» **Exercise details**: Would you output the lines from the one containing "Zentron: [461,386,495,420] ->" through the final line of the entries, exactly and with pictures omitted?

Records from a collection
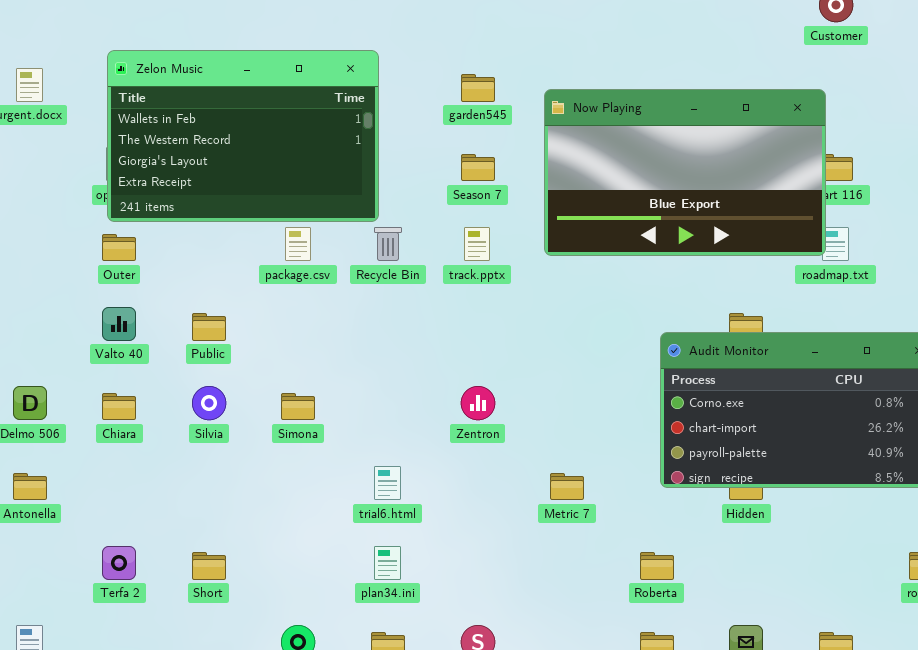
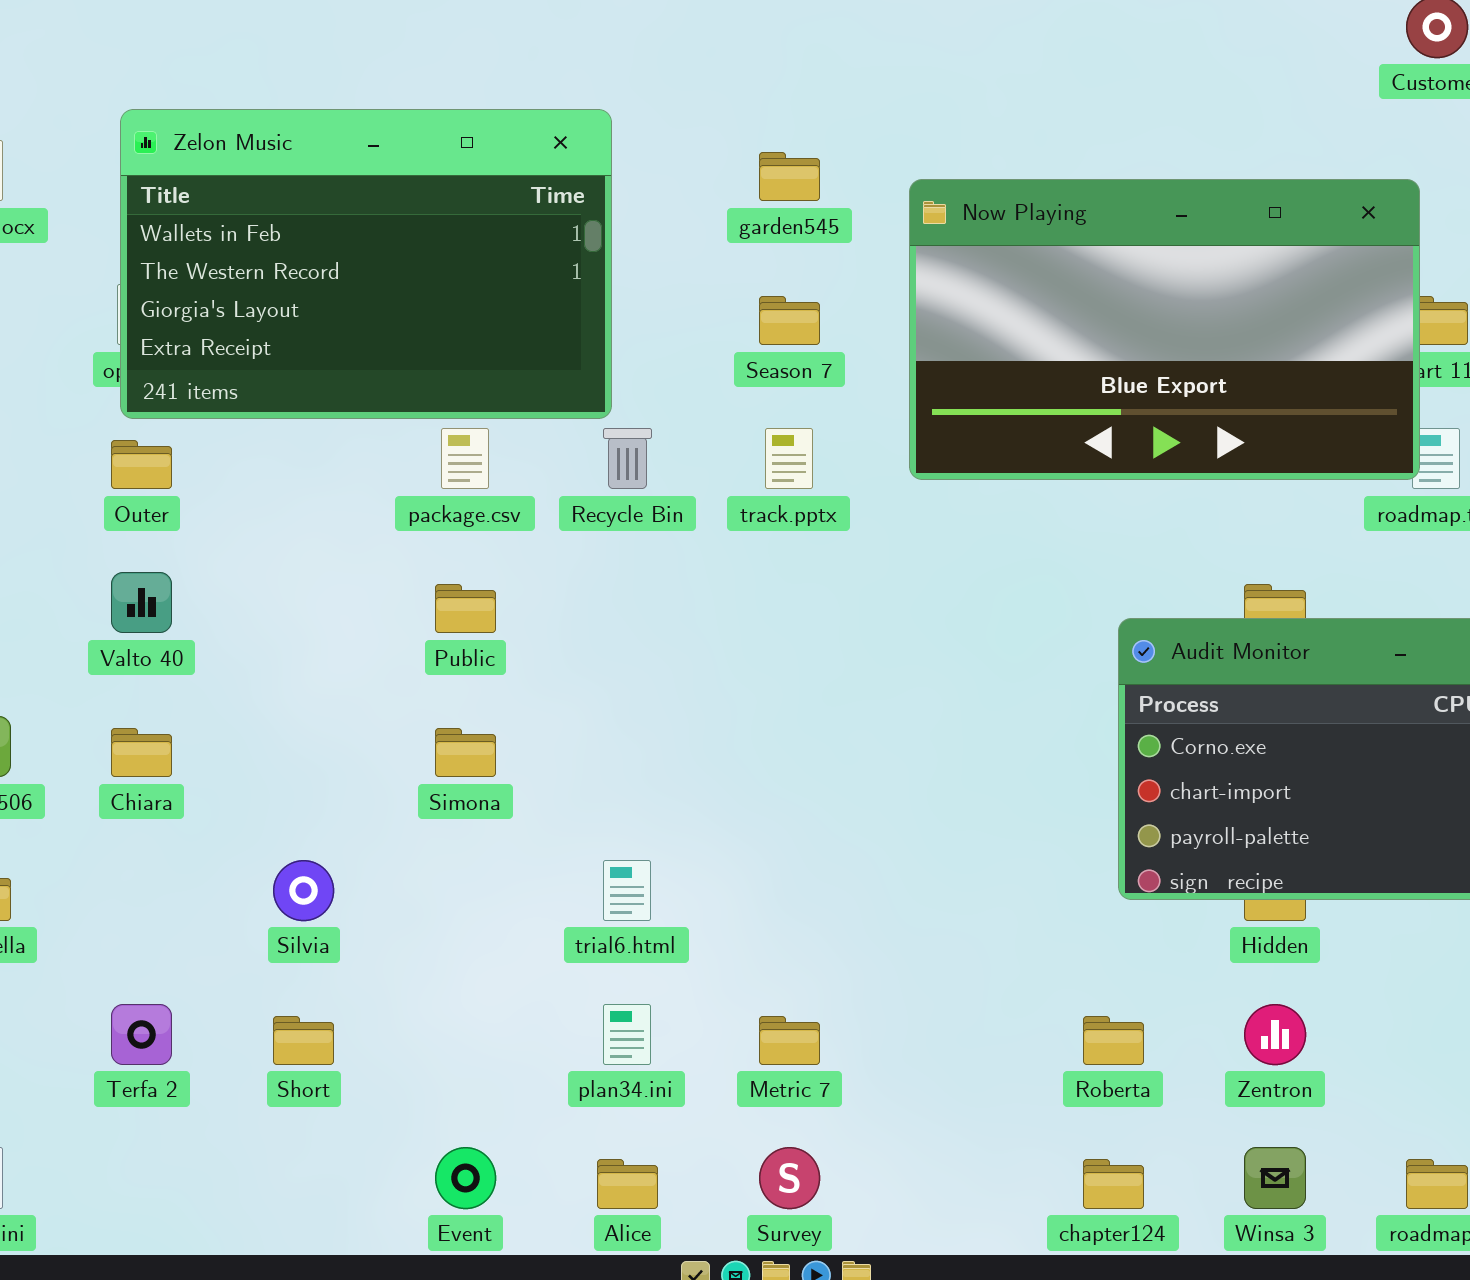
Public: [192,313,226,341] -> [435,584,496,633], moved
Silvia: [192,386,226,420] -> [273,860,334,921], moved
Zentron: [461,386,495,420] -> [1244,1004,1306,1065], moved
Metric 7: [550,473,584,500] -> [759,1016,820,1065], moved

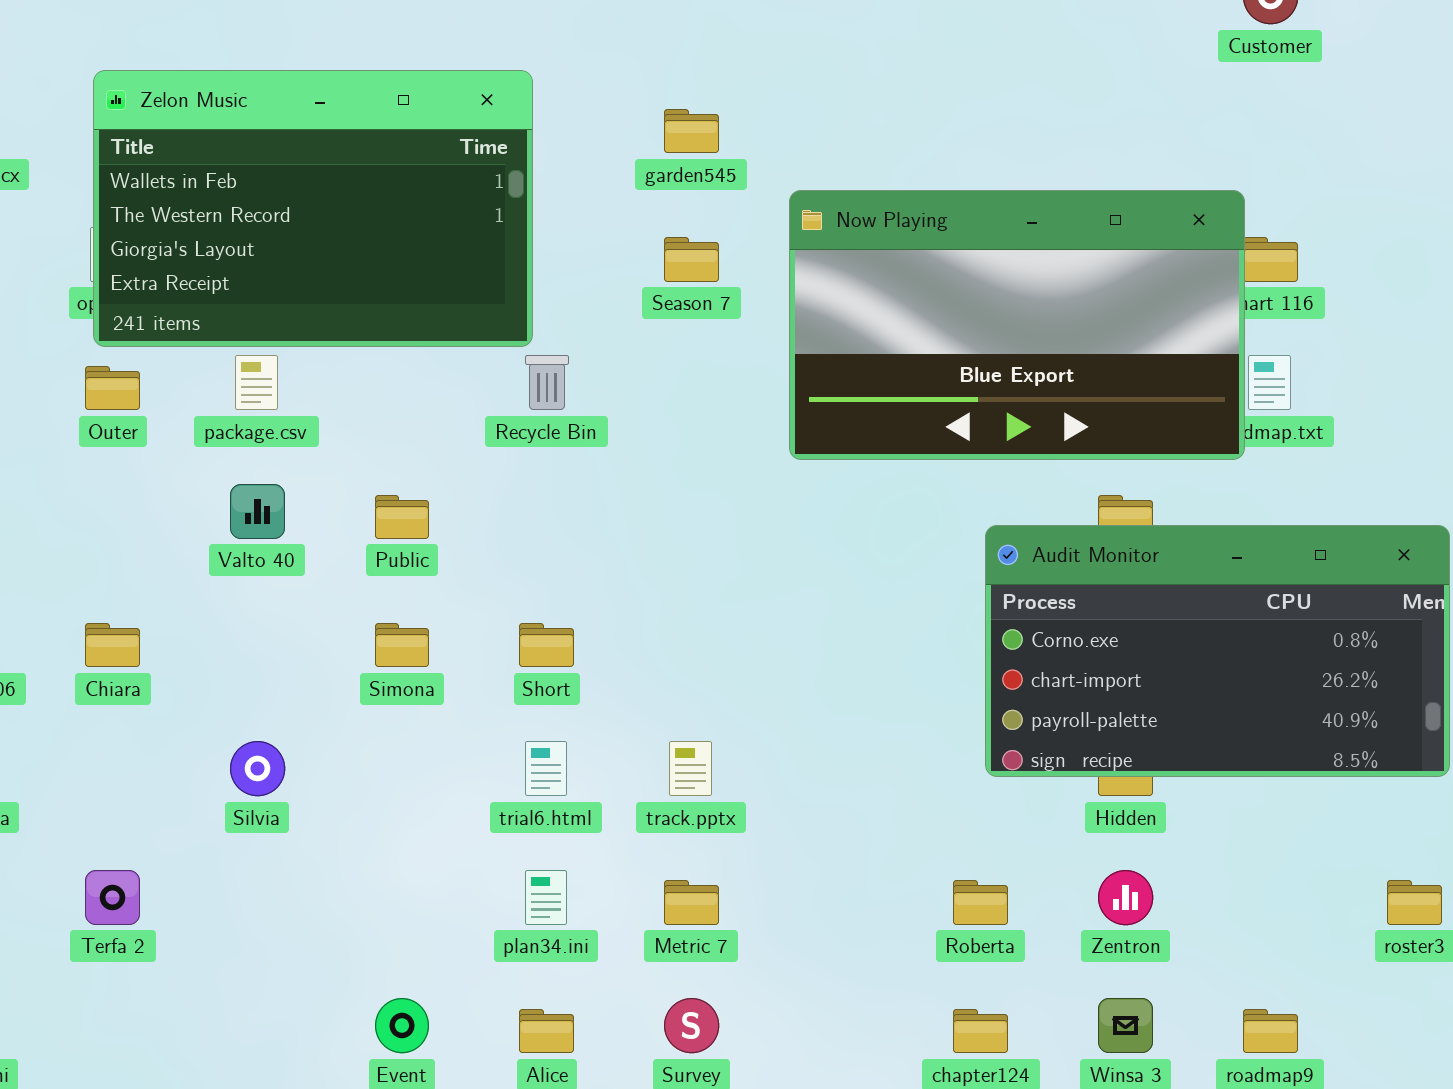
Now Playing: [909,179,1420,480] -> [789,190,1245,460], moved
package.csv: [441,428,489,489] -> [235,355,278,410], moved
track.pptx: [765,428,813,489] -> [669,741,712,796], moved
Valto 40: [111,572,172,633] -> [230,484,285,539], moved
Short: [273,1016,334,1065] -> [519,623,574,667], moved

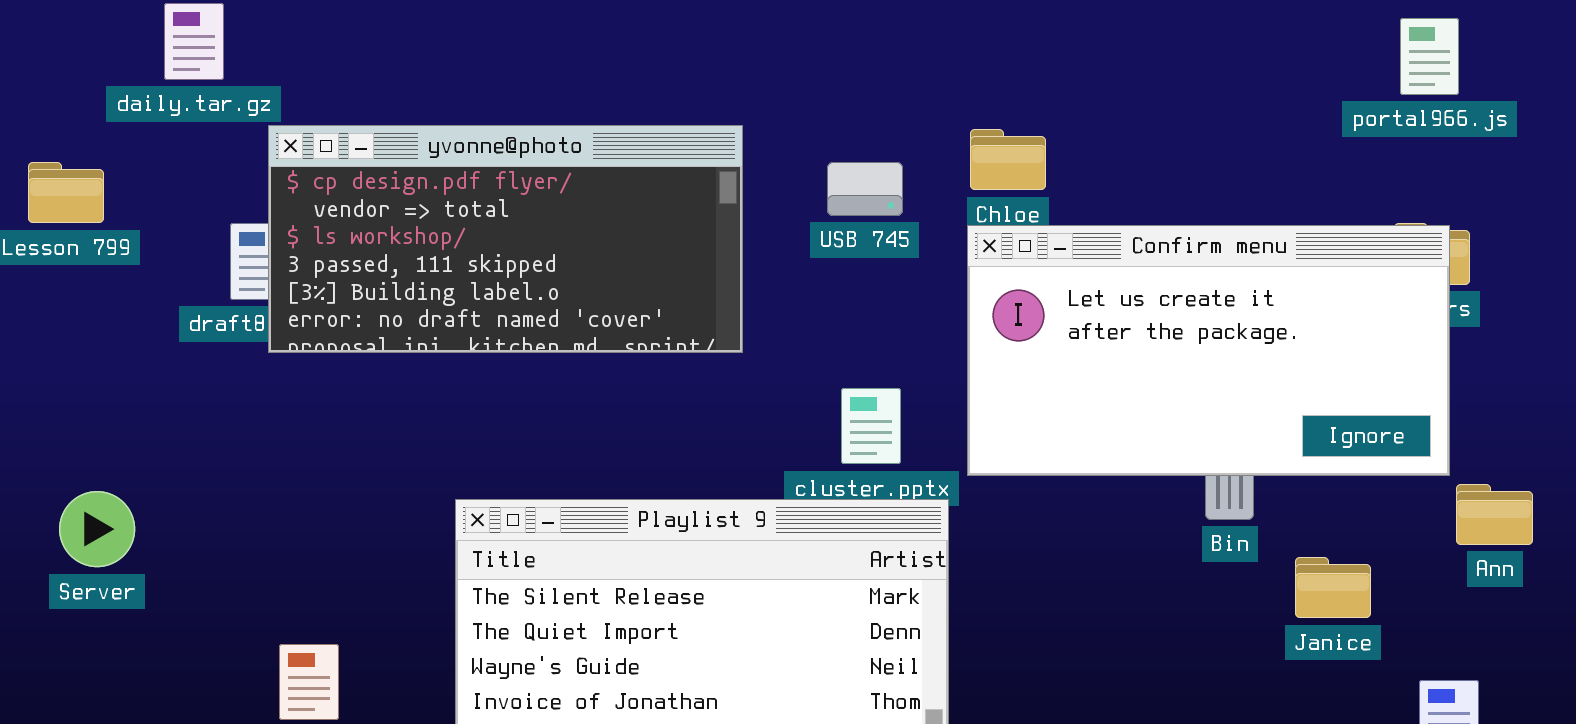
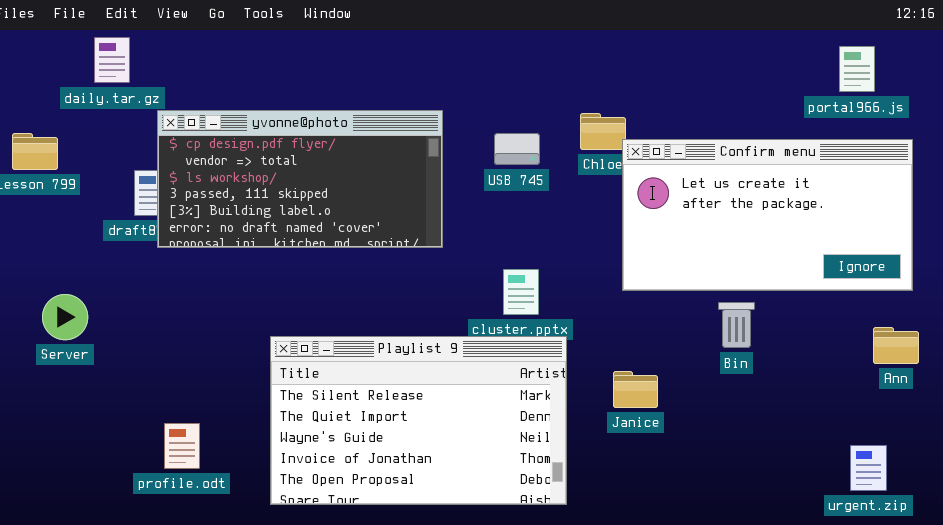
Confirm menu: [967,225,1450,476] -> [622,139,913,291], moved
Server: [59,491,135,567] -> [42,294,88,340], moved
Janice: [1295,557,1371,618] -> [613,371,658,408], moved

» **Expected answer**:
Zentron: [461,386,495,420] -> [1244,1004,1306,1065], moved
Metric 7: [550,473,584,500] -> [759,1016,820,1065], moved

Now Playing: [909,179,1420,480] -> [789,190,1245,460], moved
package.csv: [441,428,489,489] -> [235,355,278,410], moved
track.pptx: [765,428,813,489] -> [669,741,712,796], moved
Valto 40: [111,572,172,633] -> [230,484,285,539], moved
Short: [273,1016,334,1065] -> [519,623,574,667], moved

Confirm menu: [967,225,1450,476] -> [622,139,913,291], moved
Server: [59,491,135,567] -> [42,294,88,340], moved
Janice: [1295,557,1371,618] -> [613,371,658,408], moved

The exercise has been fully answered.